● **YOUR INSTRUCTIONS**
Exact reproduction required: the lines below from the line with "green ruler: 4 -> 6" to the line with "black dice: 2 -> 1", both ends included, and no others.

* * *

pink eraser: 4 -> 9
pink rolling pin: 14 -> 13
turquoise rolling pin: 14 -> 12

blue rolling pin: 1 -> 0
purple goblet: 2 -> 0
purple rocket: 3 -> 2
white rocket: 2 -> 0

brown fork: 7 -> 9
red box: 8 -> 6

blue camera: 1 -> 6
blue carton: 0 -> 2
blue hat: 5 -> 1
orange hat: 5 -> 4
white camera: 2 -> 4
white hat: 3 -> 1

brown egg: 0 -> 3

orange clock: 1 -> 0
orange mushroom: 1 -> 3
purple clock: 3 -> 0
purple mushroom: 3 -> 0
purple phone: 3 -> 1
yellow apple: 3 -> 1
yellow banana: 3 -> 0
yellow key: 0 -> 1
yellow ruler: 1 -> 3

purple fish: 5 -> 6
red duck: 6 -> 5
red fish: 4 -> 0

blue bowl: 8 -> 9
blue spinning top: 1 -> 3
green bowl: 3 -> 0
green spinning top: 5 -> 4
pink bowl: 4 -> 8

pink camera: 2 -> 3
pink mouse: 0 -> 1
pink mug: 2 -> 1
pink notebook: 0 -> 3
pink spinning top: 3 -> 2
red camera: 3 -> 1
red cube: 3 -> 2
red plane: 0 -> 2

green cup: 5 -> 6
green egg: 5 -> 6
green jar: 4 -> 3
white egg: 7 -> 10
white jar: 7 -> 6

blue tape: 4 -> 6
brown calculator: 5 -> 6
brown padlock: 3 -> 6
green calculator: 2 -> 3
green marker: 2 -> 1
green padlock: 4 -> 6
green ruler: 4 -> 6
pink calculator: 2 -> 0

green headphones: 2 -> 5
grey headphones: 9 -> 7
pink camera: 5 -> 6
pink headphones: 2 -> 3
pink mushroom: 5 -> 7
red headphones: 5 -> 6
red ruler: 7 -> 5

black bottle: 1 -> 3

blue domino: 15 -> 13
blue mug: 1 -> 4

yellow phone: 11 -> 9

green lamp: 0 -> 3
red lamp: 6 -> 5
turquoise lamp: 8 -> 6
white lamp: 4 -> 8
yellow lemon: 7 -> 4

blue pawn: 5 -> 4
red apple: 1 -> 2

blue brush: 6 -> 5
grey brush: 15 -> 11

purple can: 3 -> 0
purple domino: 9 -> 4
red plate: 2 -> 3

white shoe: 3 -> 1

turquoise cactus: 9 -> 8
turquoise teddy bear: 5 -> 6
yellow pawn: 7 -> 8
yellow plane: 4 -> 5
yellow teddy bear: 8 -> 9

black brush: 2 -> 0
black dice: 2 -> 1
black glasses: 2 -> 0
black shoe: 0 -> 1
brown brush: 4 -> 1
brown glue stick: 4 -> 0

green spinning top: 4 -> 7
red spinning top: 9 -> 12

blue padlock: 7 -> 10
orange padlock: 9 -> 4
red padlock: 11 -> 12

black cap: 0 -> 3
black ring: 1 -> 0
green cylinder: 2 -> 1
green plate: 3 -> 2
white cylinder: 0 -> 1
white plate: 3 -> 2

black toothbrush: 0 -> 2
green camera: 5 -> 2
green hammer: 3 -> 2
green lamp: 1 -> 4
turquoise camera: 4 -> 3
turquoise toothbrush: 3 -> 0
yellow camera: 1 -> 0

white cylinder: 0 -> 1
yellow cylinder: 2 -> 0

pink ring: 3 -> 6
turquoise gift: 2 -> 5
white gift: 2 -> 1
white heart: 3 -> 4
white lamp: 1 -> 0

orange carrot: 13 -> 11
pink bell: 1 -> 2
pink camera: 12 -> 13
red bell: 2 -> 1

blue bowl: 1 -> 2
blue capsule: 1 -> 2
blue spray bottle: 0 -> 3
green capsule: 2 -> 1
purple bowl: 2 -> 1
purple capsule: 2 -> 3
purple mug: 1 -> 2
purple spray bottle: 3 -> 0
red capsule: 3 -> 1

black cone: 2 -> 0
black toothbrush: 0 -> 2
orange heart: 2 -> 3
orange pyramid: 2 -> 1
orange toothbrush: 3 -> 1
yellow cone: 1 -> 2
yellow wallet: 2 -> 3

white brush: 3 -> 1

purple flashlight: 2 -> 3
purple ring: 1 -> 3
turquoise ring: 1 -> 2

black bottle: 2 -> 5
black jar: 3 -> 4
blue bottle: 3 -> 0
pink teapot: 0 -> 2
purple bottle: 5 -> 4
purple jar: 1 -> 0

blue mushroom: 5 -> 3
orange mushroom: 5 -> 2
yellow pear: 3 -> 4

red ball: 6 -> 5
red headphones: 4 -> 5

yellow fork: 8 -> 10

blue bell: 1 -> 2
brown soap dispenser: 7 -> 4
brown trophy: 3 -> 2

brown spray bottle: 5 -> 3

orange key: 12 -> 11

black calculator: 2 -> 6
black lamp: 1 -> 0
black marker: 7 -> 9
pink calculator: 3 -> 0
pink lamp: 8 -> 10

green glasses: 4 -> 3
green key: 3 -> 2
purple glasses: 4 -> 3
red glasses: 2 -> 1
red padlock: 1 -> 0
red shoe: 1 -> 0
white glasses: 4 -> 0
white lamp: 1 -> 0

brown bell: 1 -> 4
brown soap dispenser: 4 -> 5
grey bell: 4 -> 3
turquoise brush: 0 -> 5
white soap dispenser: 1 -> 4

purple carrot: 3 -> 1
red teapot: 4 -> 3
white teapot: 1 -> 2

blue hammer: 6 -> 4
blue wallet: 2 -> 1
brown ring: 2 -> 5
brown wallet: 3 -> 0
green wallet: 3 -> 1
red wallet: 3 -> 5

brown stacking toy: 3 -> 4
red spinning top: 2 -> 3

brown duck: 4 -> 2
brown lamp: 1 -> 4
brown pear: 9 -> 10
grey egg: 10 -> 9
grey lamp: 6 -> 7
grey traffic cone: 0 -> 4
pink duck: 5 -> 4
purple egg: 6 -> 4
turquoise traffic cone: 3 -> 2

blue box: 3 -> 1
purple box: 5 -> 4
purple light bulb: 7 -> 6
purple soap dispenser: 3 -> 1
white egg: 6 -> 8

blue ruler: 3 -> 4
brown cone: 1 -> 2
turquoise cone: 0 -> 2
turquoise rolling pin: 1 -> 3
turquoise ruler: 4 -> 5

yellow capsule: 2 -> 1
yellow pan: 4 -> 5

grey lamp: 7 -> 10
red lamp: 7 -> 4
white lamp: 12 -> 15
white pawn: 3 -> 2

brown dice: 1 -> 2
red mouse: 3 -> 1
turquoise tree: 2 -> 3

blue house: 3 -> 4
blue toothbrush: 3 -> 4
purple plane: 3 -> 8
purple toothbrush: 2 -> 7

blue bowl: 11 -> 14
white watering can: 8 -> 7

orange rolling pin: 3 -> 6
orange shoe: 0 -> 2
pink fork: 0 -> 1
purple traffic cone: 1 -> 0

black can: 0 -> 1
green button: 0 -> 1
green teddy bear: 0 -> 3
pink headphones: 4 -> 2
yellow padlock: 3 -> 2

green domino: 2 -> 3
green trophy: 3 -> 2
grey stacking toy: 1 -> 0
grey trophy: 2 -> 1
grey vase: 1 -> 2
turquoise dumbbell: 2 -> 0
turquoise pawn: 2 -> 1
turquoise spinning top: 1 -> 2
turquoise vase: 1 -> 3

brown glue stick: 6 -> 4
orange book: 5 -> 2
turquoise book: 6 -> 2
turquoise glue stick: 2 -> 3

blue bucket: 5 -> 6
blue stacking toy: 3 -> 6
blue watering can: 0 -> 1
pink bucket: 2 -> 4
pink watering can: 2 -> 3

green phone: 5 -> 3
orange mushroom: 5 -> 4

* * *

● **RESULT OF THIS TASK**
green ruler: 4 -> 6
pink calculator: 2 -> 0

green headphones: 2 -> 5
grey headphones: 9 -> 7
pink camera: 5 -> 6
pink headphones: 2 -> 3
pink mushroom: 5 -> 7
red headphones: 5 -> 6
red ruler: 7 -> 5

black bottle: 1 -> 3

blue domino: 15 -> 13
blue mug: 1 -> 4

yellow phone: 11 -> 9

green lamp: 0 -> 3
red lamp: 6 -> 5
turquoise lamp: 8 -> 6
white lamp: 4 -> 8
yellow lemon: 7 -> 4

blue pawn: 5 -> 4
red apple: 1 -> 2

blue brush: 6 -> 5
grey brush: 15 -> 11

purple can: 3 -> 0
purple domino: 9 -> 4
red plate: 2 -> 3

white shoe: 3 -> 1

turquoise cactus: 9 -> 8
turquoise teddy bear: 5 -> 6
yellow pawn: 7 -> 8
yellow plane: 4 -> 5
yellow teddy bear: 8 -> 9

black brush: 2 -> 0
black dice: 2 -> 1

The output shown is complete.